• THE TASK
Once the pictures are set aside, copy the records below exactly as they stand.

Start of DATASET CONTENT

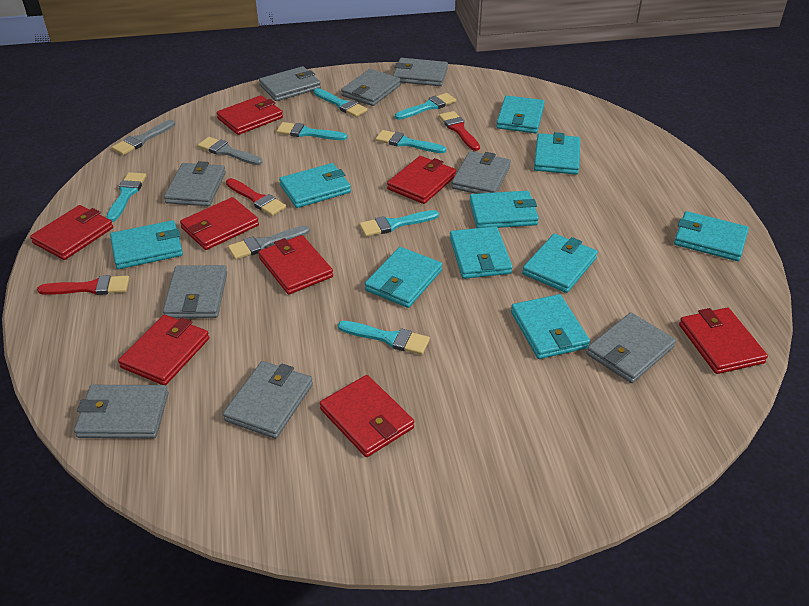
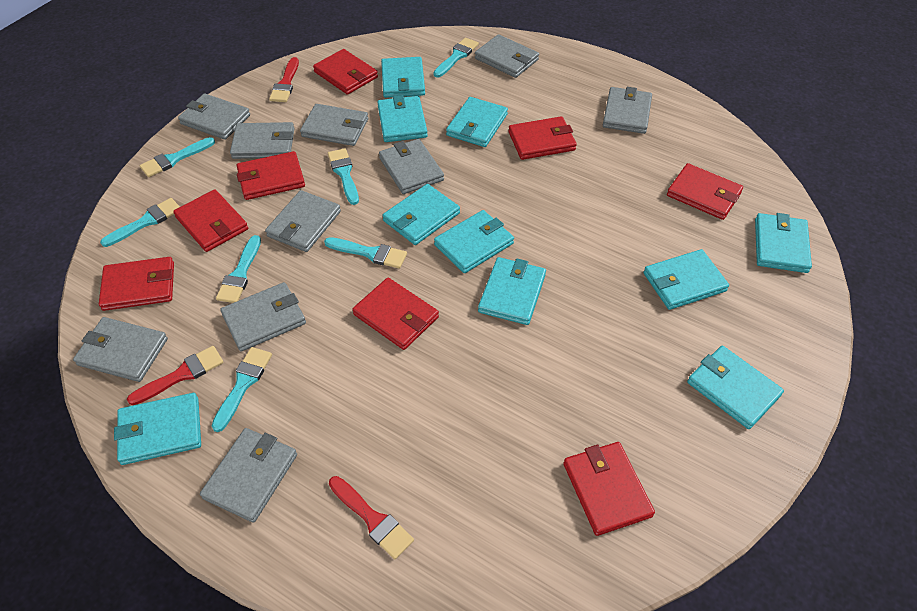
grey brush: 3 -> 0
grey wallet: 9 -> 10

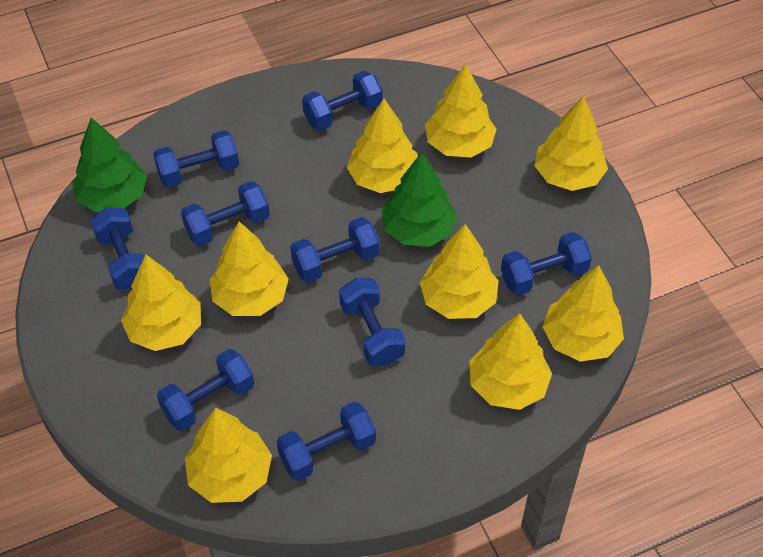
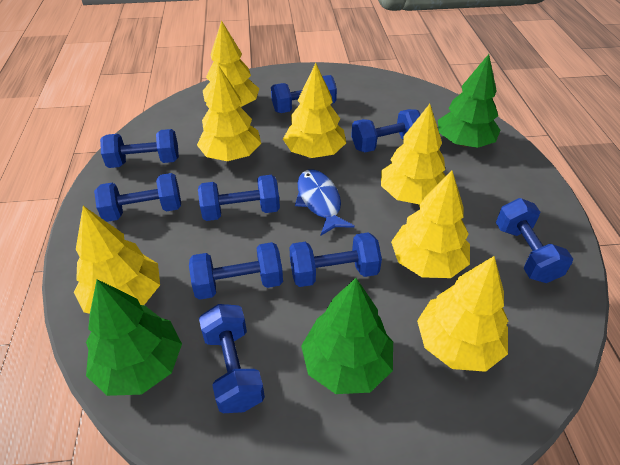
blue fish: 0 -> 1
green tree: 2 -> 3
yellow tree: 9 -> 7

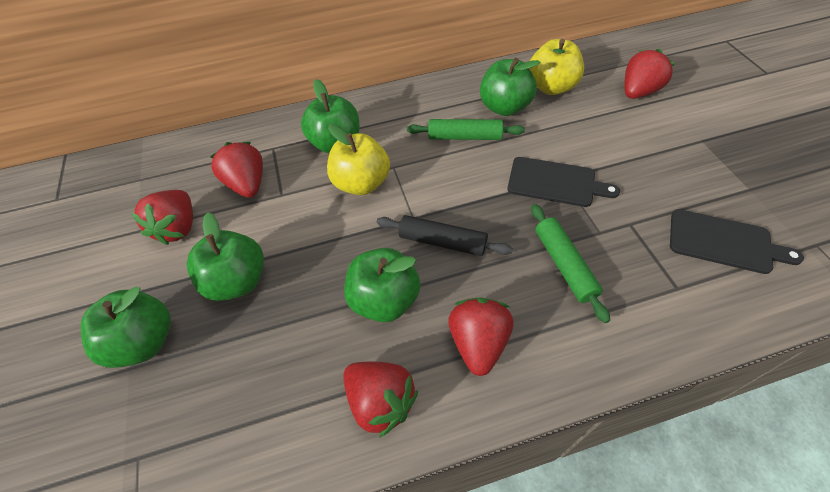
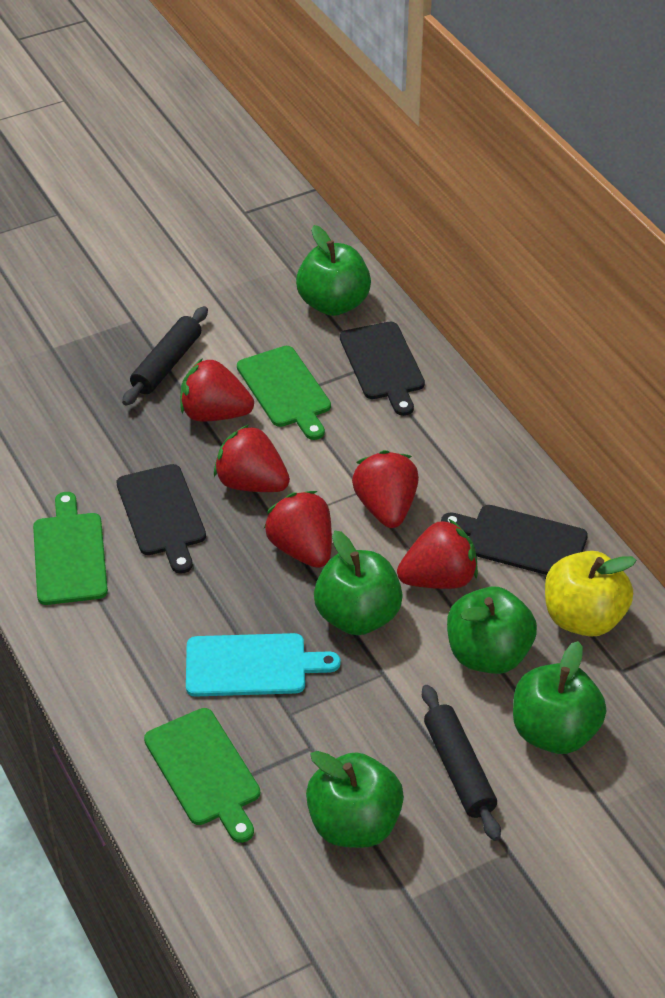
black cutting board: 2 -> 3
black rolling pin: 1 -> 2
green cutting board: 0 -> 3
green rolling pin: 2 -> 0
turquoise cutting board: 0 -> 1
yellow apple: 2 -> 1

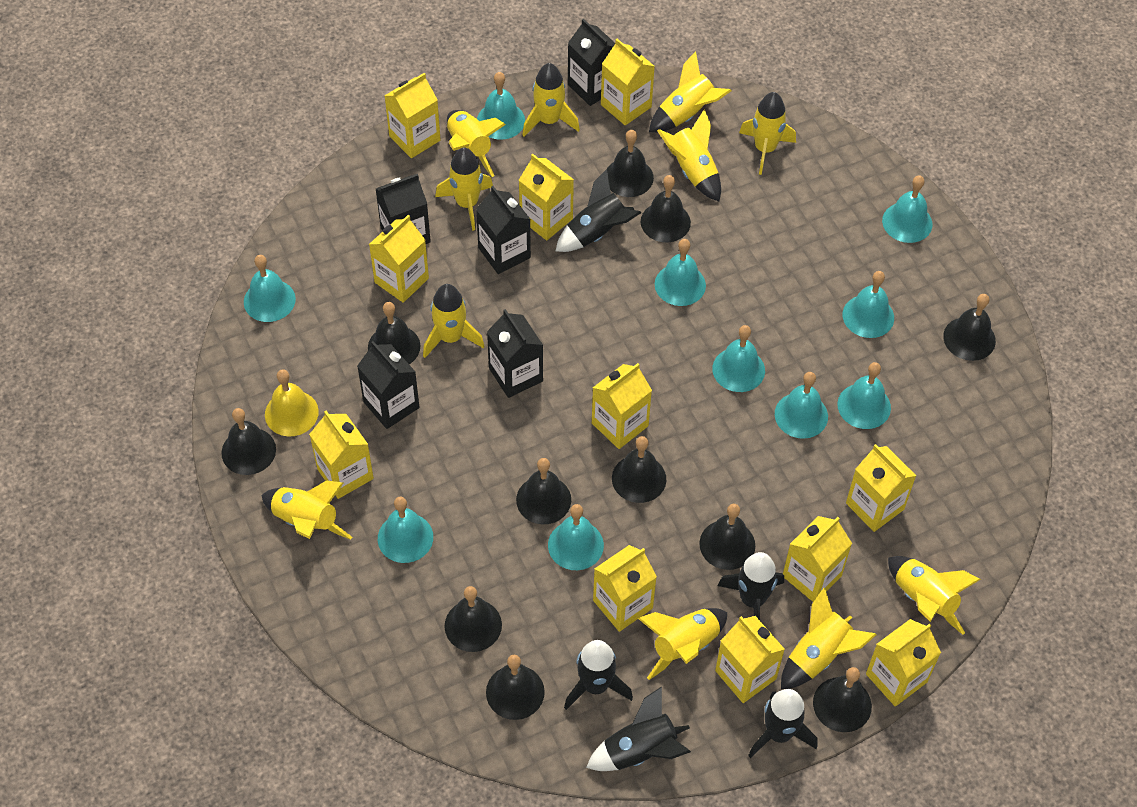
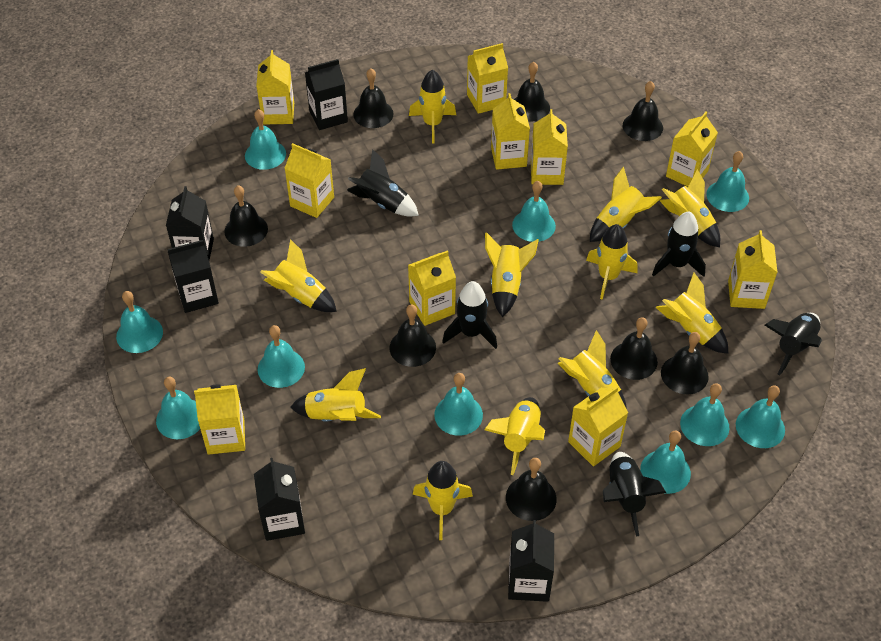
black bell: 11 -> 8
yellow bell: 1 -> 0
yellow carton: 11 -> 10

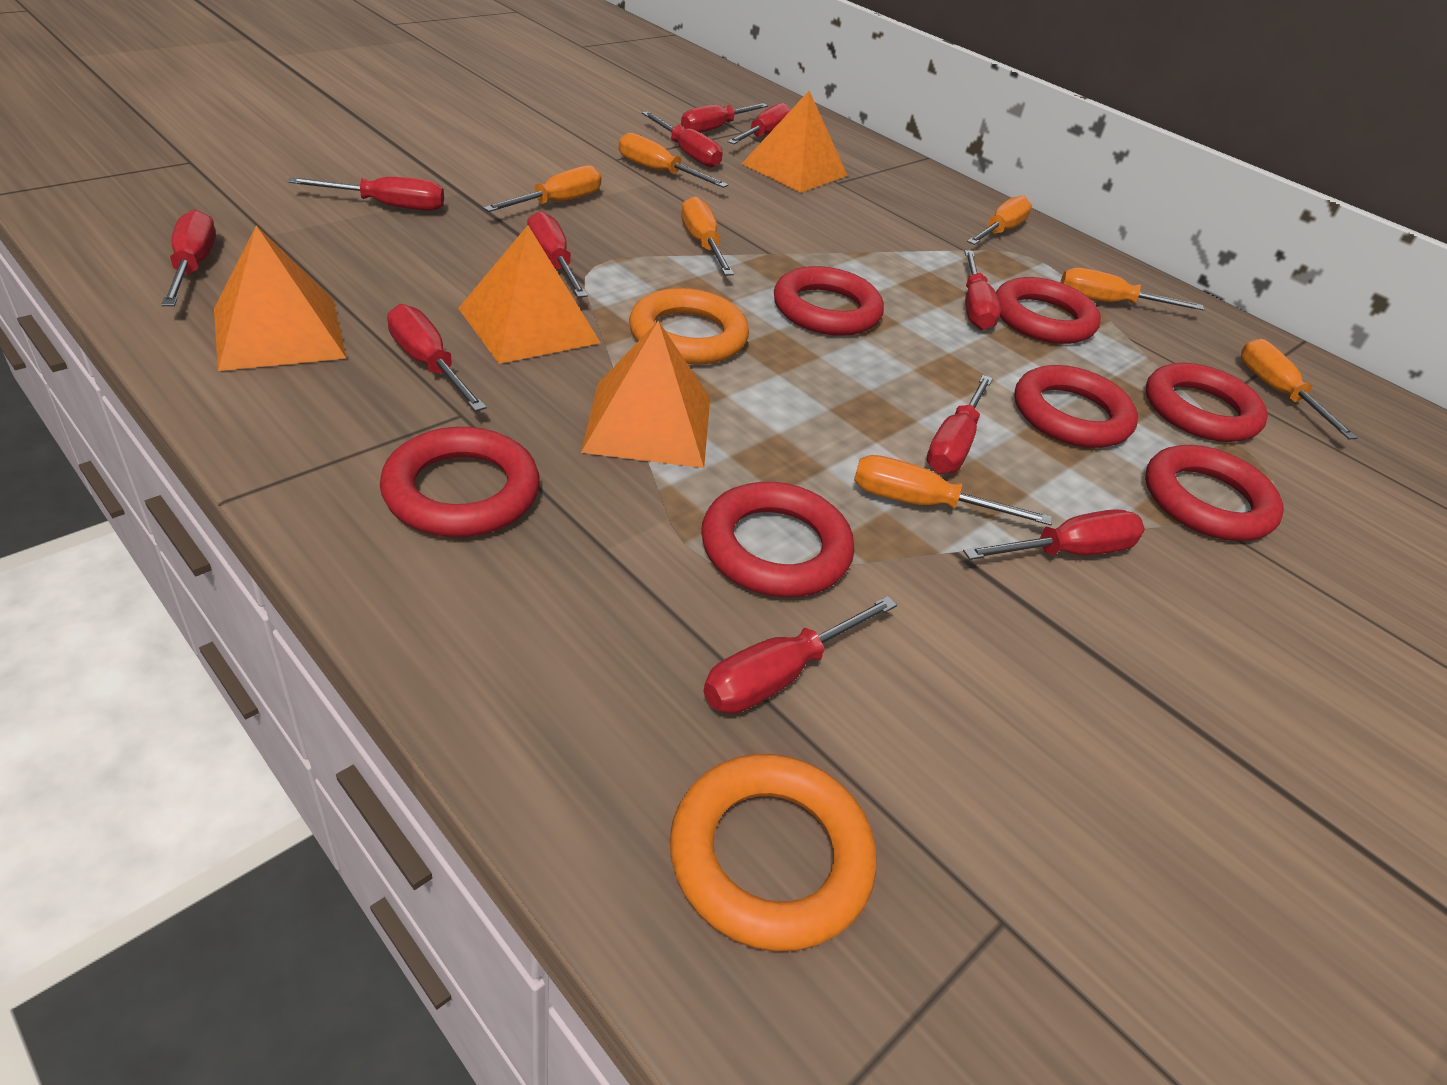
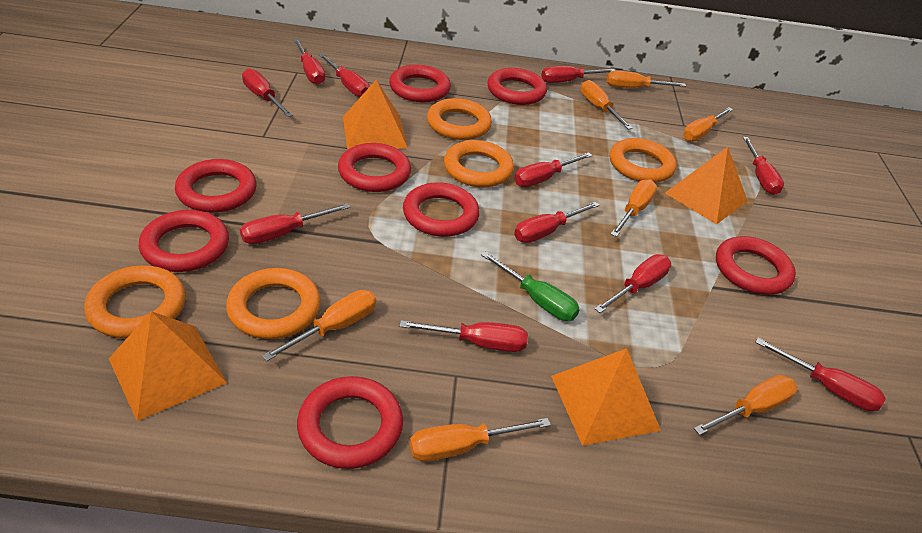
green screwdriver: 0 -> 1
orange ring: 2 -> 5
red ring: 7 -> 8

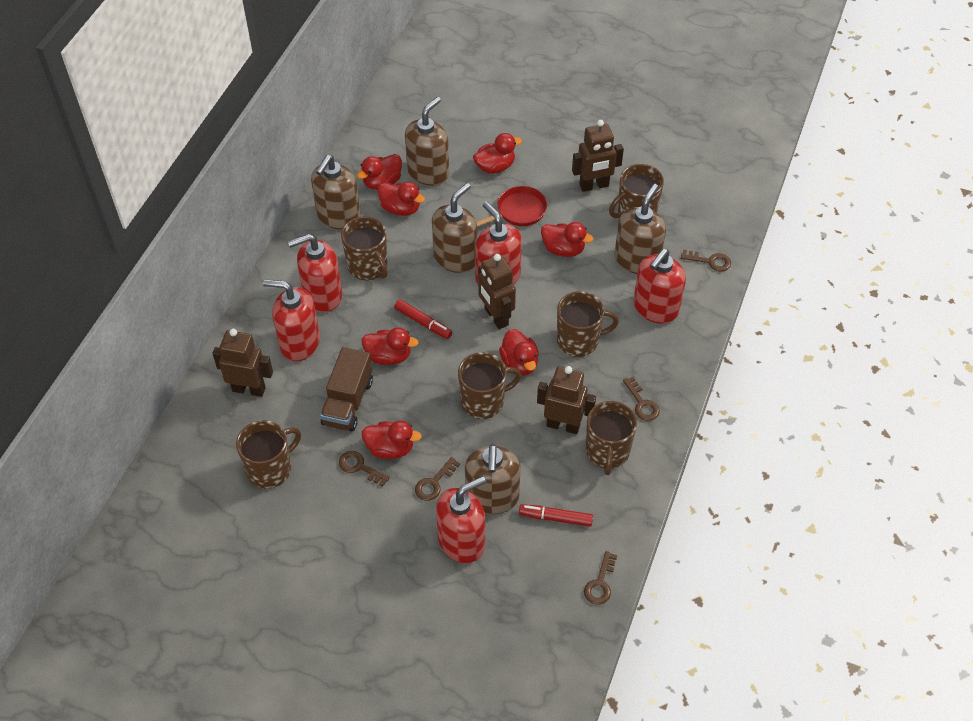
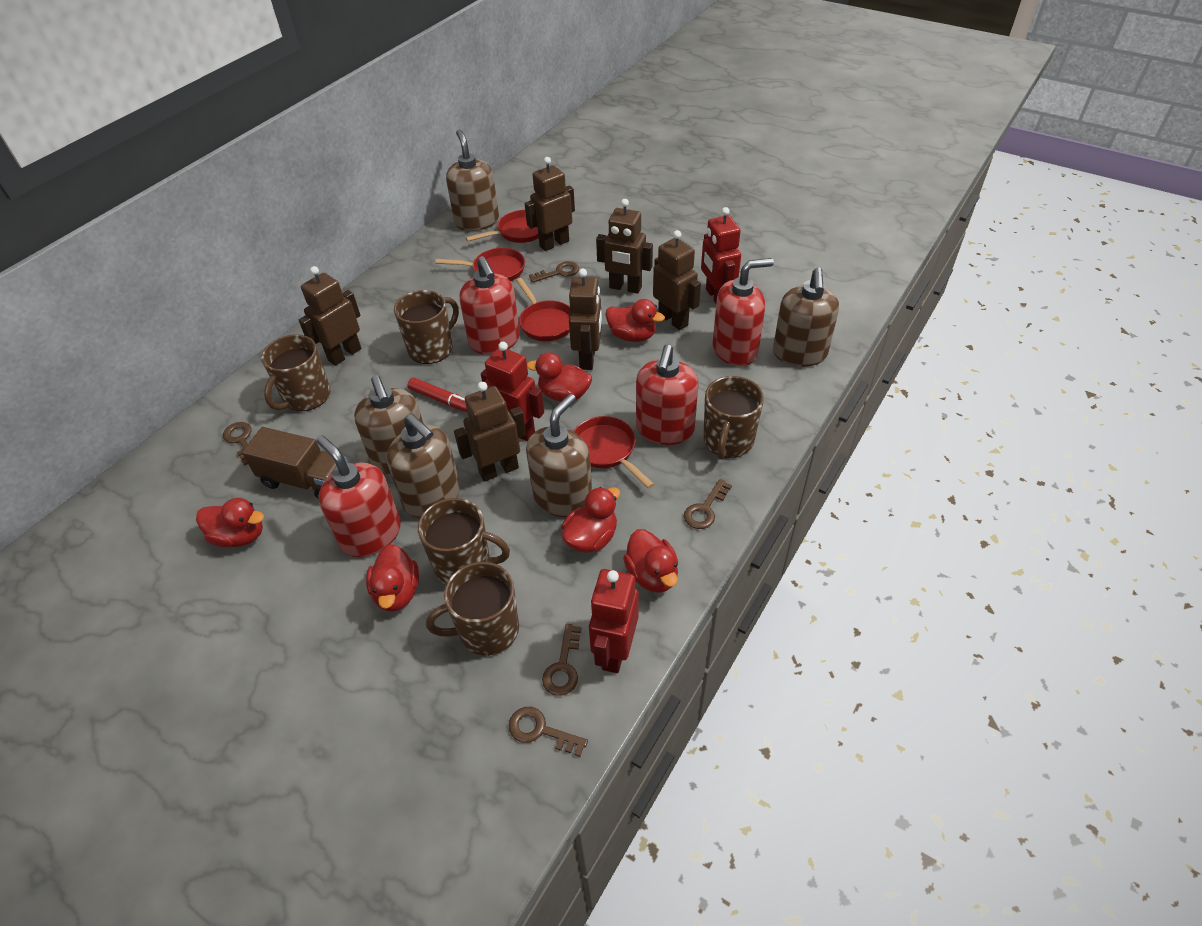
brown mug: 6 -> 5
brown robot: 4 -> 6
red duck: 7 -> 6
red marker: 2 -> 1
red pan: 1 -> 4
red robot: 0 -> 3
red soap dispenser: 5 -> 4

End of DATASET CONTENT

• RESPONSE
grey brush: 3 -> 0
grey wallet: 9 -> 10

blue fish: 0 -> 1
green tree: 2 -> 3
yellow tree: 9 -> 7

black cutting board: 2 -> 3
black rolling pin: 1 -> 2
green cutting board: 0 -> 3
green rolling pin: 2 -> 0
turquoise cutting board: 0 -> 1
yellow apple: 2 -> 1

black bell: 11 -> 8
yellow bell: 1 -> 0
yellow carton: 11 -> 10

green screwdriver: 0 -> 1
orange ring: 2 -> 5
red ring: 7 -> 8

brown mug: 6 -> 5
brown robot: 4 -> 6
red duck: 7 -> 6
red marker: 2 -> 1
red pan: 1 -> 4
red robot: 0 -> 3
red soap dispenser: 5 -> 4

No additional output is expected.